(Version comparison data)

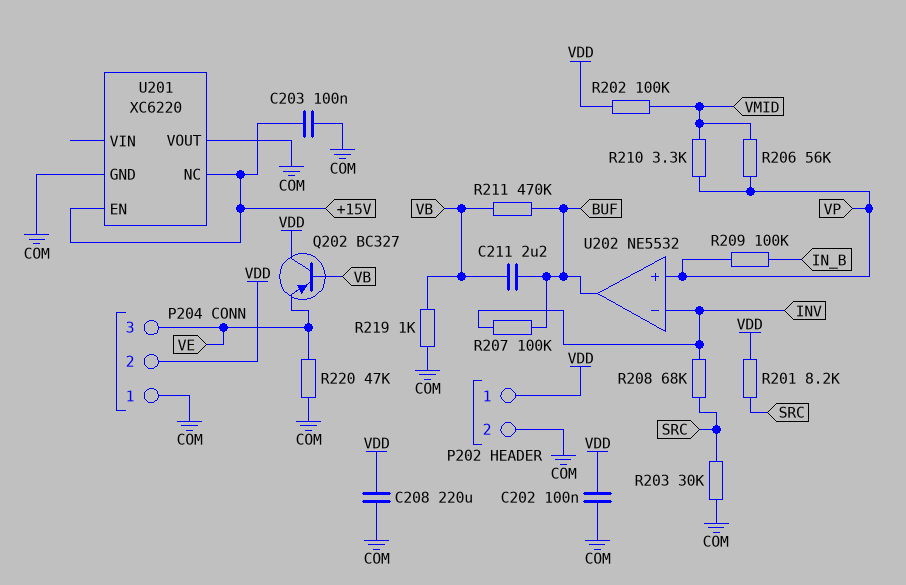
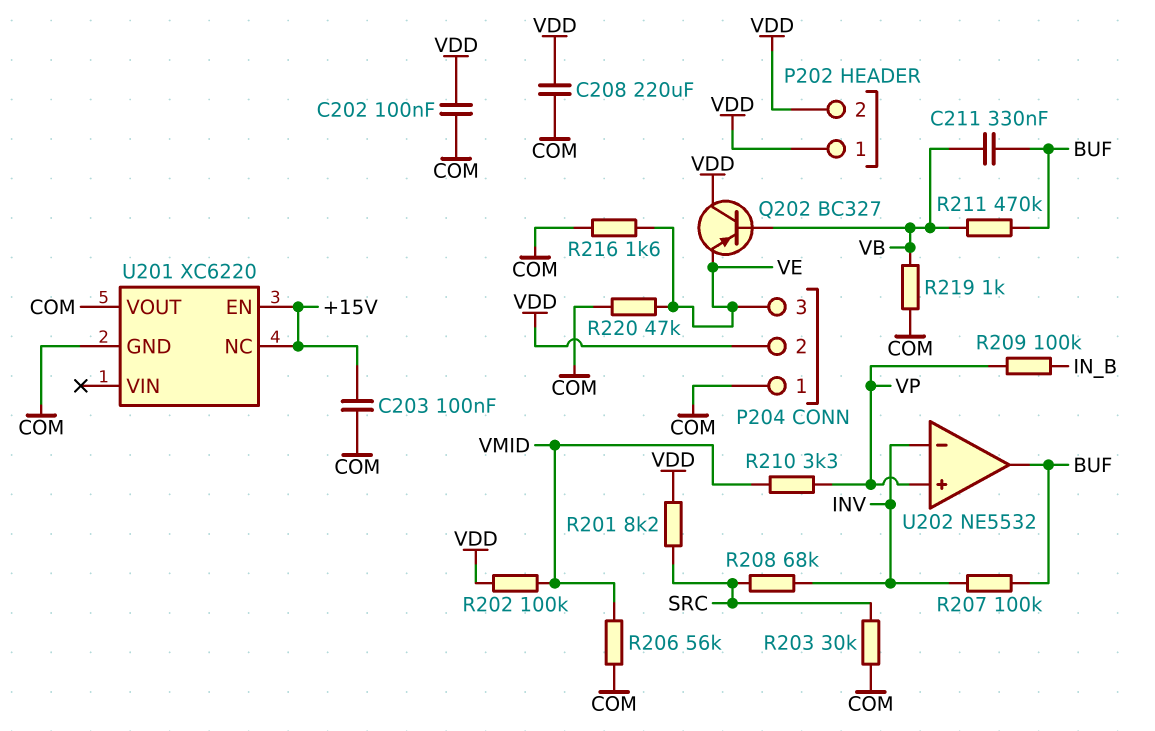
C211: 2.2uF (BUF, VB) -> 330nF (BUF, VB)
P202 pin 2: COM -> VDD
R206: 56k (VMID, VP) -> 56k (COM, VMID)
R216: none -> 1.6k (COM, VE)

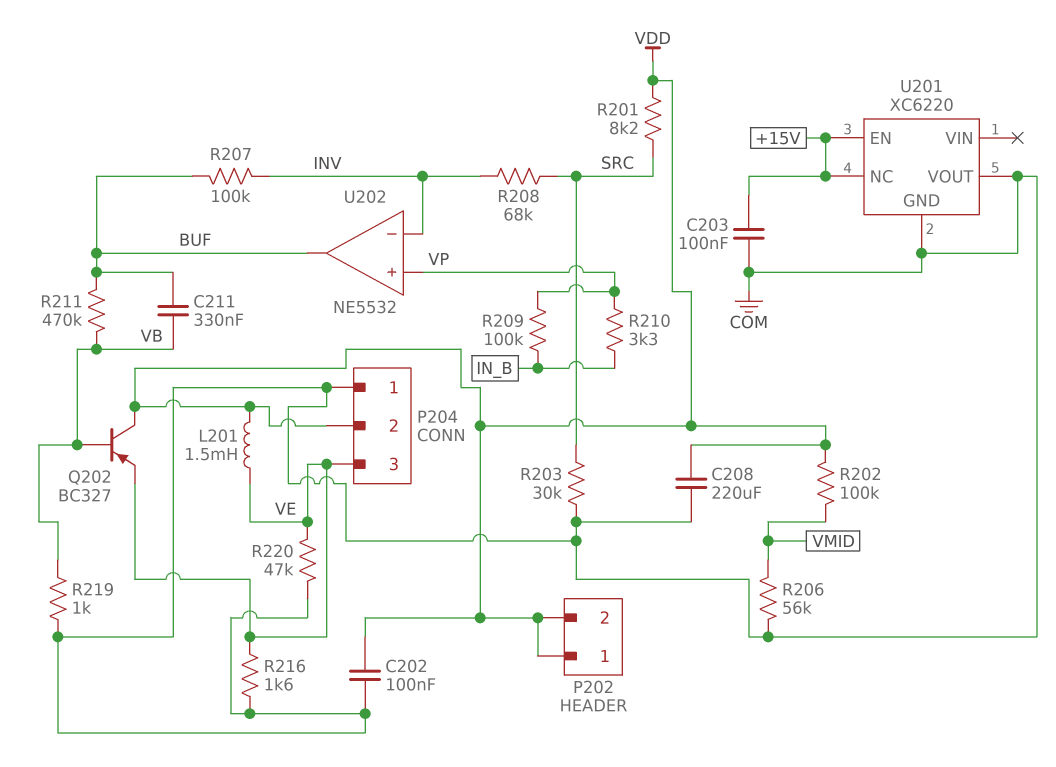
L201: none -> 1.5mH (VDD, VE)
R210: 3.3k (VMID, VP) -> 3.3k (IN_B, VP)

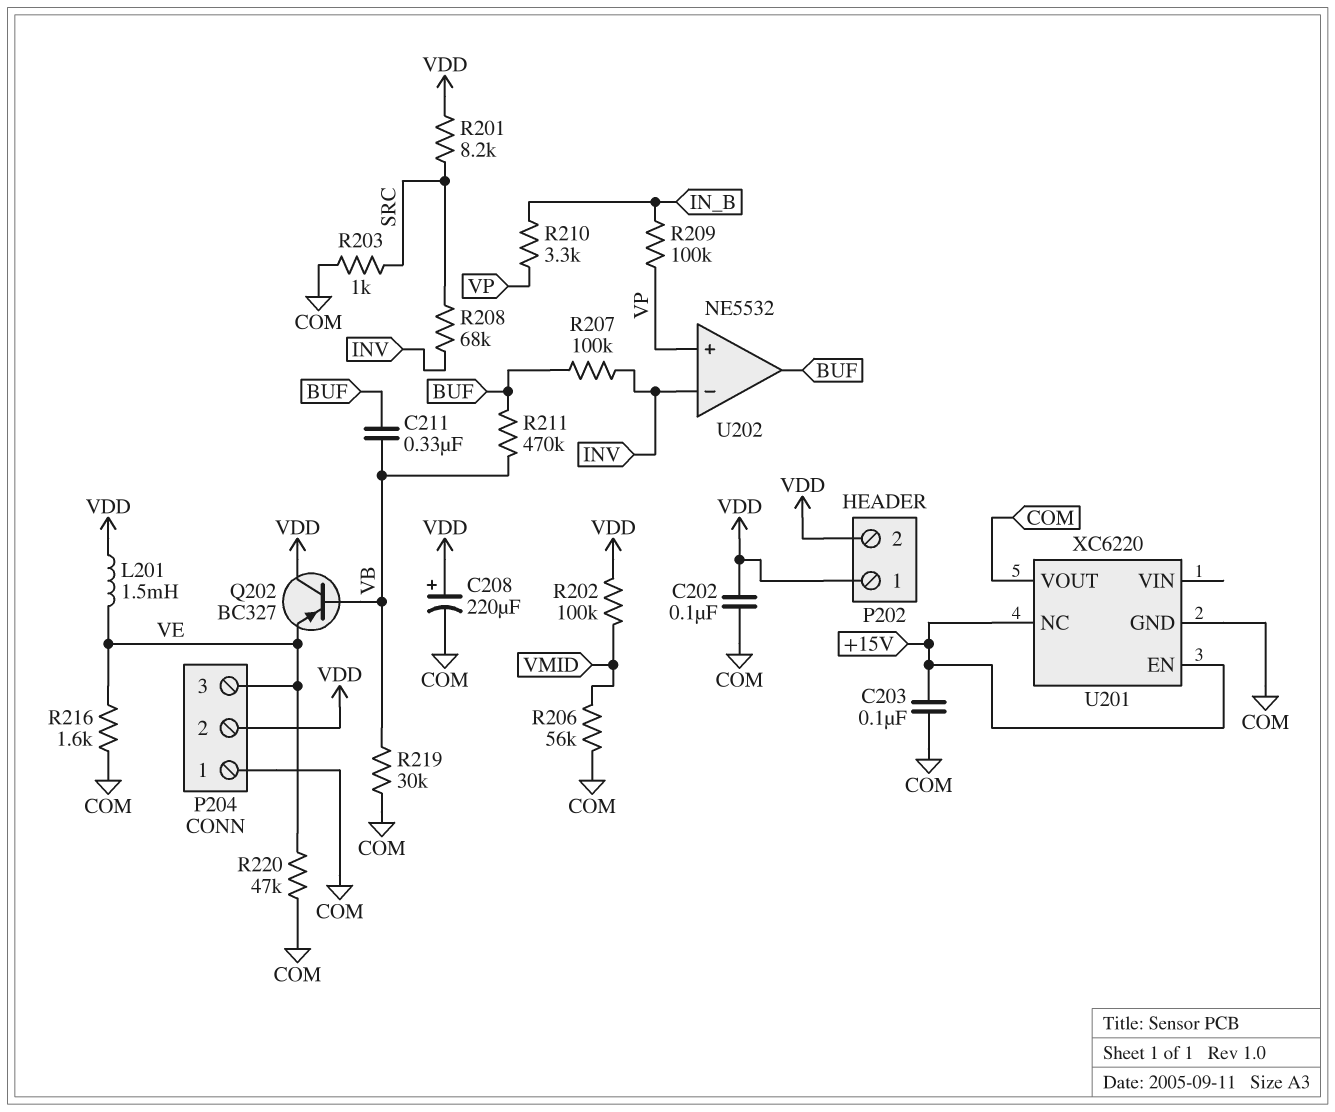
C208: 220uF (COM, VDD) -> 220uF (plus VDD, minus COM)
R203: 30k (COM, SRC) -> 1k (COM, SRC)
R219: 1k (COM, VB) -> 30k (COM, VB)

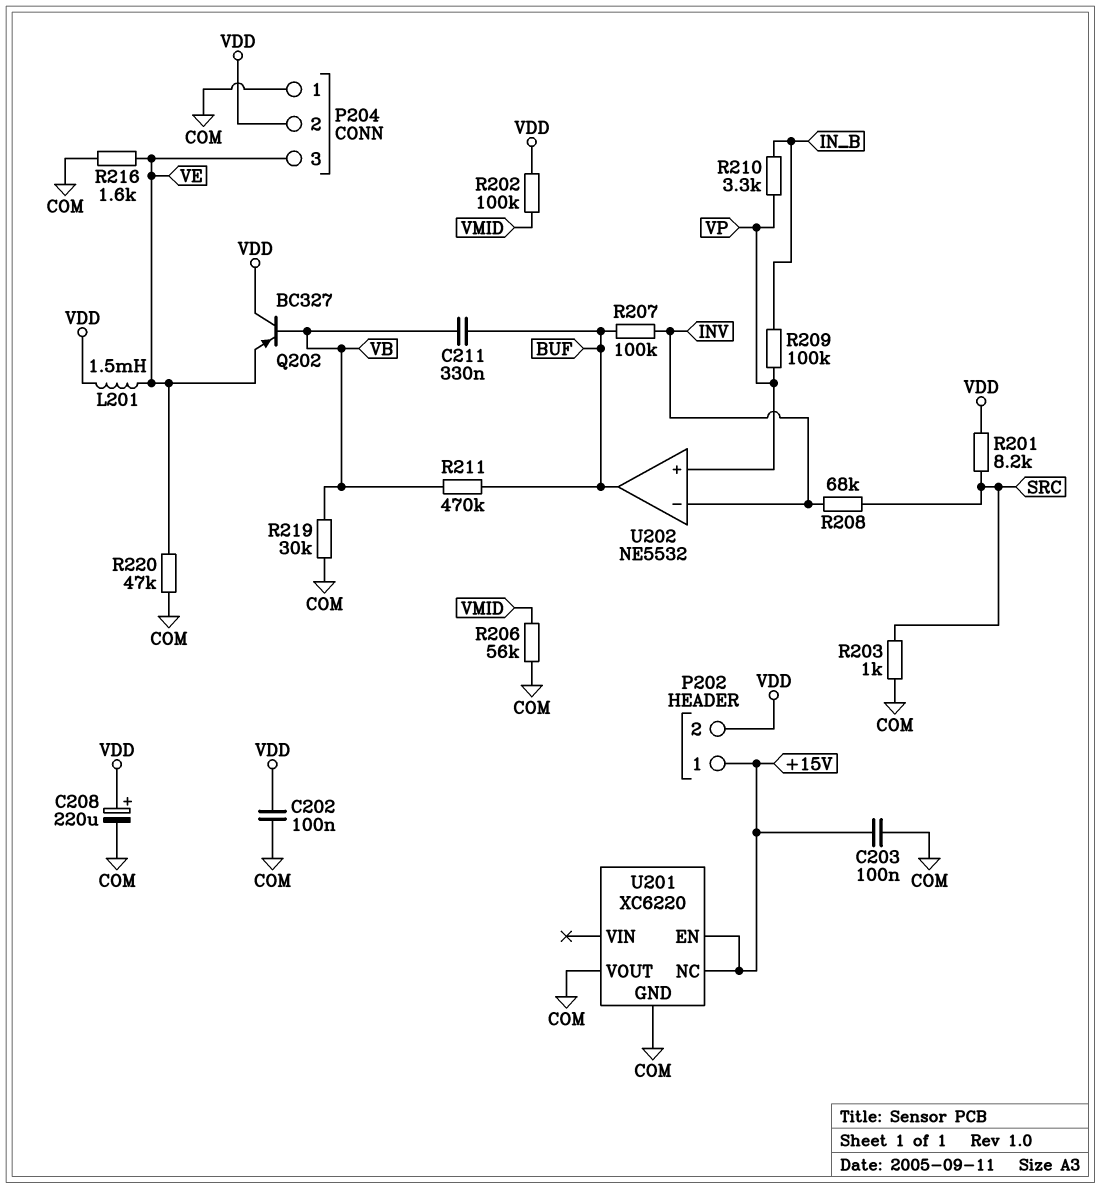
P202 pin 1: VDD -> +15V

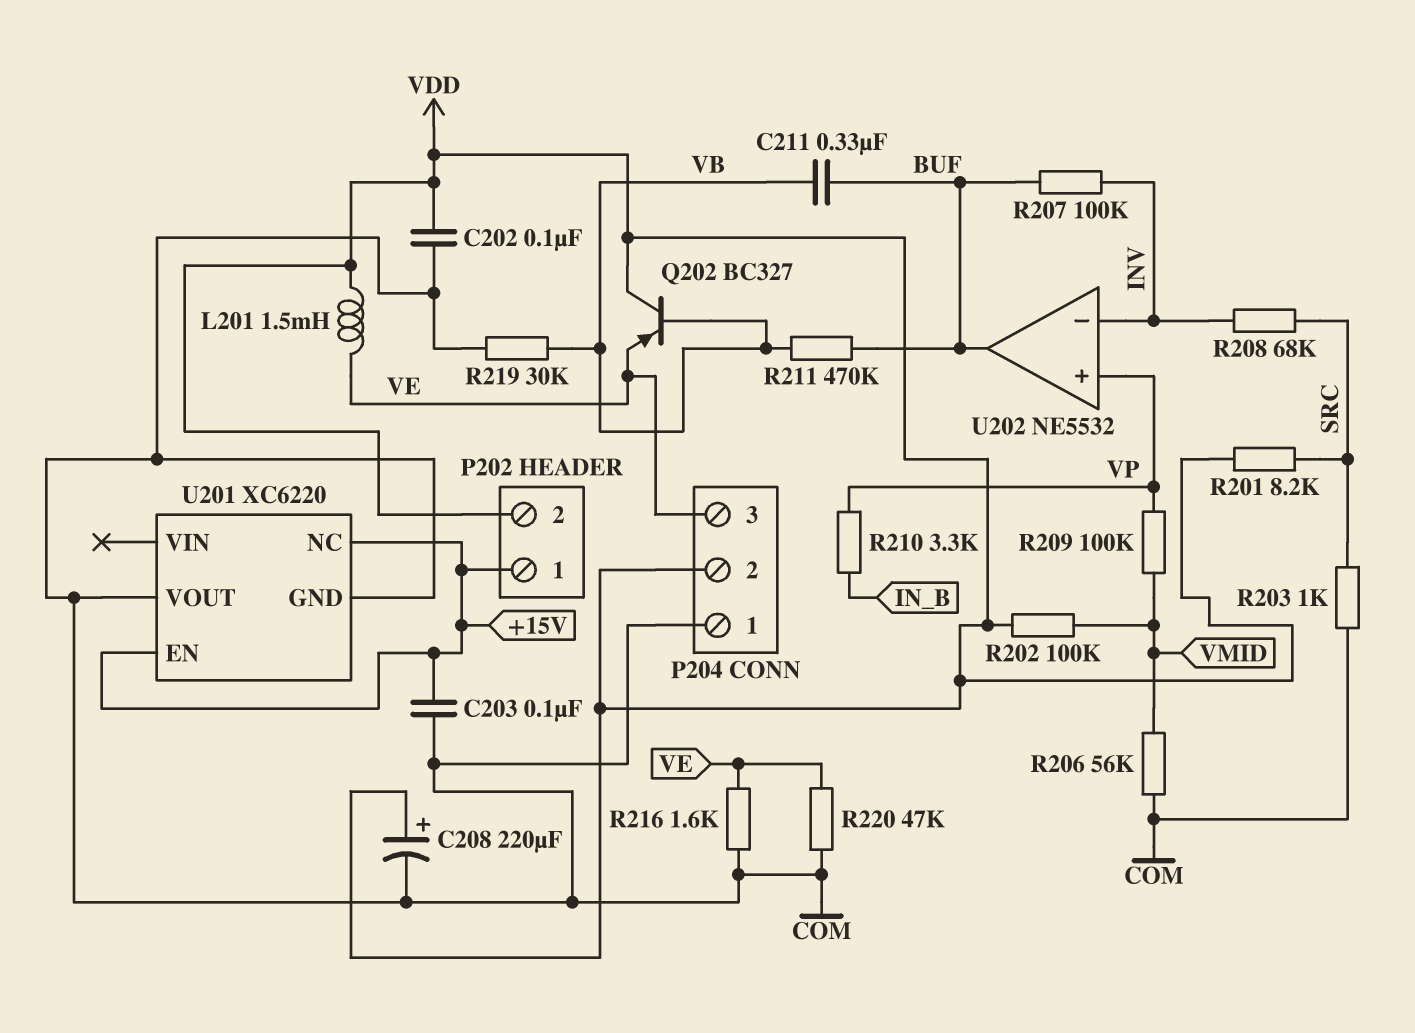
R209: 100k (IN_B, VP) -> 100k (VMID, VP)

### What is needed
Pictures stay out. Copy exactly, and only, the lines from the one containing "R203: 30k (COM, SRC) -> 1k (COM, SRC)" through the end of the data.

### Response
R203: 30k (COM, SRC) -> 1k (COM, SRC)
R219: 1k (COM, VB) -> 30k (COM, VB)

P202 pin 1: VDD -> +15V

R209: 100k (IN_B, VP) -> 100k (VMID, VP)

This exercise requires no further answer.